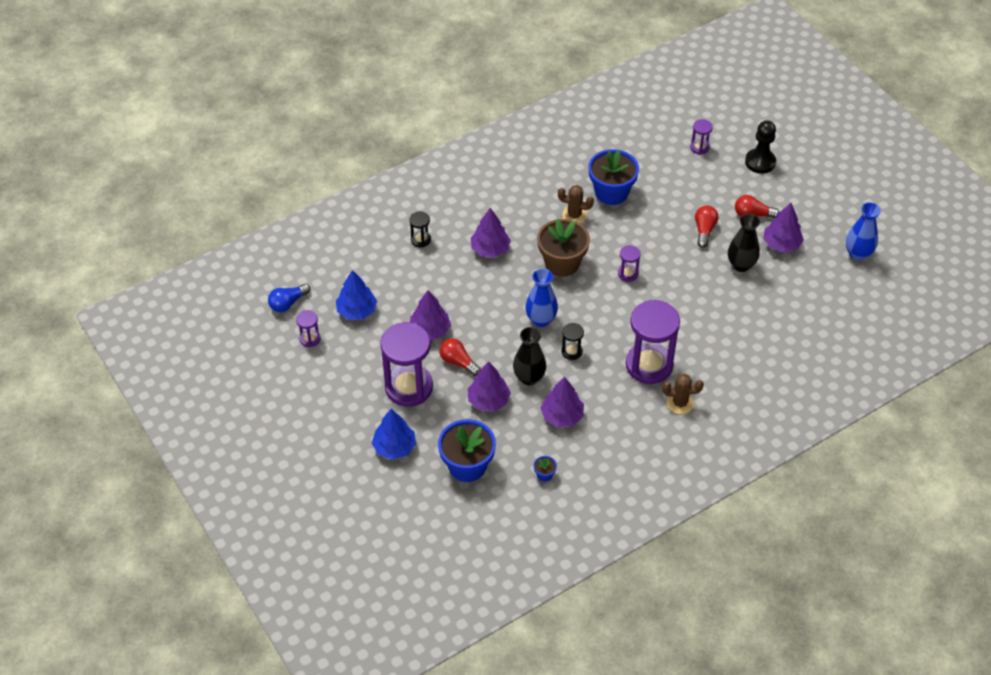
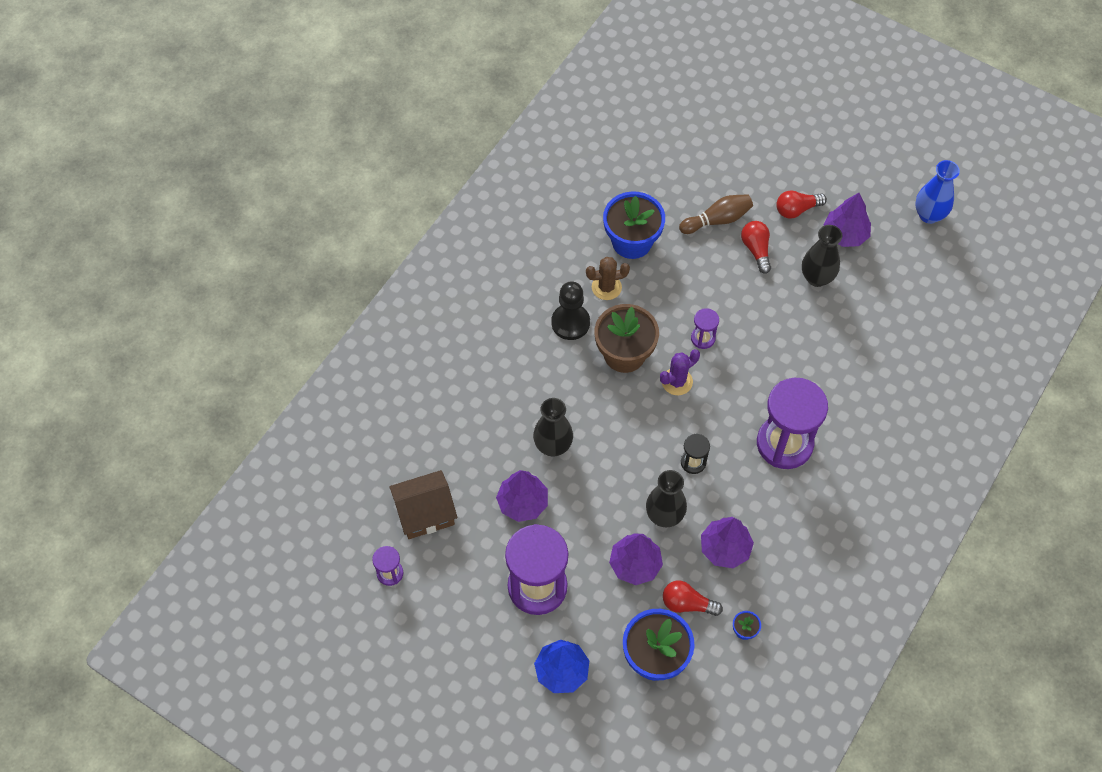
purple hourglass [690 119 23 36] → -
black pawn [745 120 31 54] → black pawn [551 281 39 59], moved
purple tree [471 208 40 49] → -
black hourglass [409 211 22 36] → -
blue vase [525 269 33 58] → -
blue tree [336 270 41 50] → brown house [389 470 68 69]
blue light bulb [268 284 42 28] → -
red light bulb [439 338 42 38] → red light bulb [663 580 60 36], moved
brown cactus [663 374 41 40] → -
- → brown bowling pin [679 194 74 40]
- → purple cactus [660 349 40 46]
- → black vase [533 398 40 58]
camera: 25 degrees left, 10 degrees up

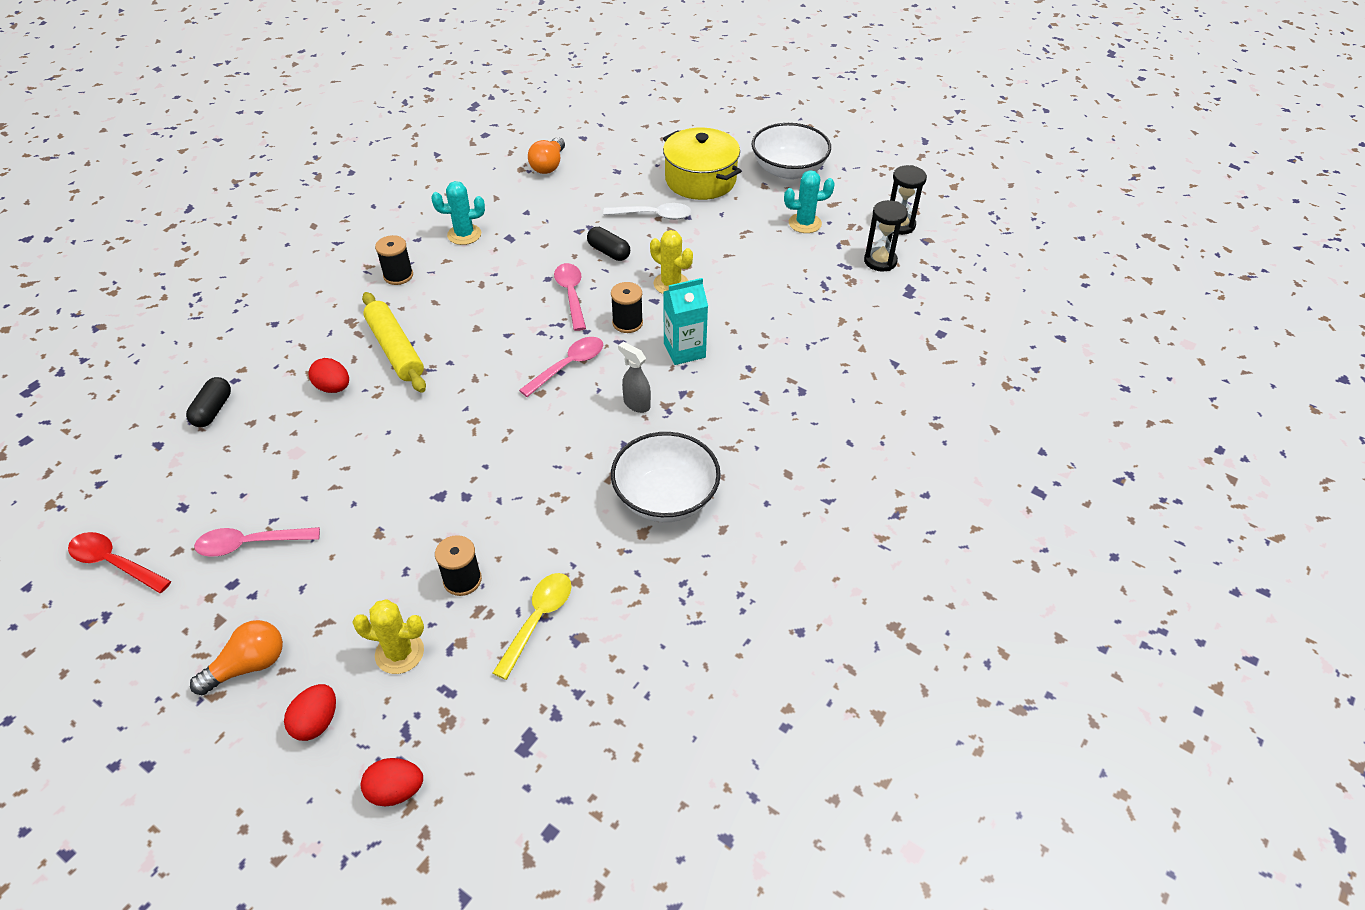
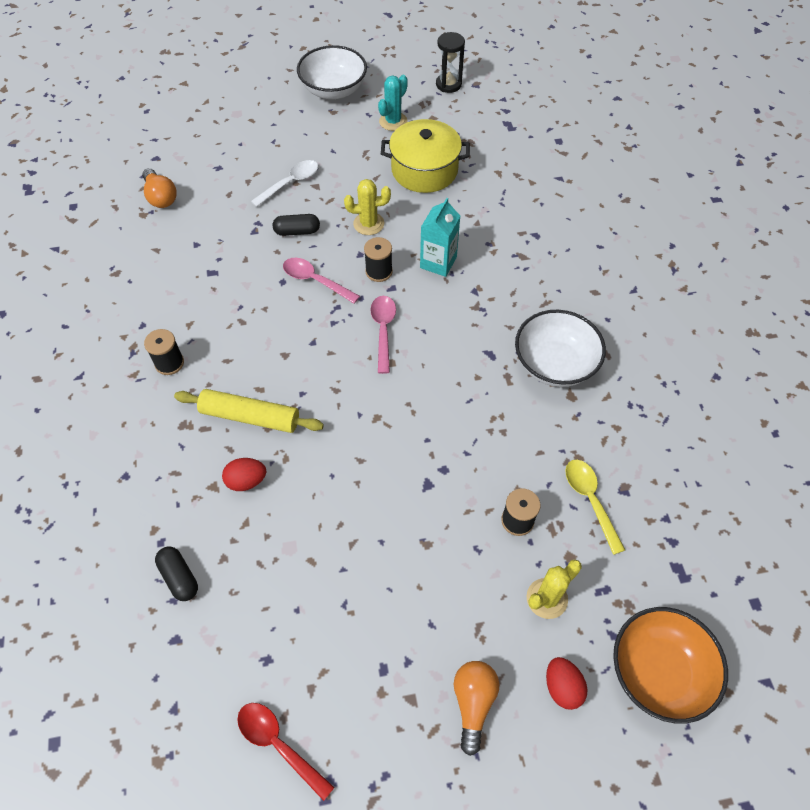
yellow pot [663 128 78 72] → yellow pot [381 119 89 74], moved
turquoise cactus [431 181 54 64] → -
black hourglass [864 200 44 72] → -
grey spray bottle [618 341 33 72] → -
pink spoon [194 527 126 30] → -
red spoon [68 532 103 61] → red spoon [237 703 98 98], 60 degrees clockwise
red egg [361 758 62 49] → orange bowl [613 607 115 117]
camera: 45 degrees left, 10 degrees up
__________________________________________________
### [Your assignment]
The range to copy runs from the line with "black hourglass [409" to the last line of the entries, both included; copy it exactly and leave out the pictures.

### [Result for this task]
black hourglass [409 211 22 36] → -
blue vase [525 269 33 58] → -
blue tree [336 270 41 50] → brown house [389 470 68 69]
blue light bulb [268 284 42 28] → -
red light bulb [439 338 42 38] → red light bulb [663 580 60 36], moved
brown cactus [663 374 41 40] → -
- → brown bowling pin [679 194 74 40]
- → purple cactus [660 349 40 46]
- → black vase [533 398 40 58]
camera: 25 degrees left, 10 degrees up

yellow pot [663 128 78 72] → yellow pot [381 119 89 74], moved
turquoise cactus [431 181 54 64] → -
black hourglass [864 200 44 72] → -
grey spray bottle [618 341 33 72] → -
pink spoon [194 527 126 30] → -
red spoon [68 532 103 61] → red spoon [237 703 98 98], 60 degrees clockwise
red egg [361 758 62 49] → orange bowl [613 607 115 117]
camera: 45 degrees left, 10 degrees up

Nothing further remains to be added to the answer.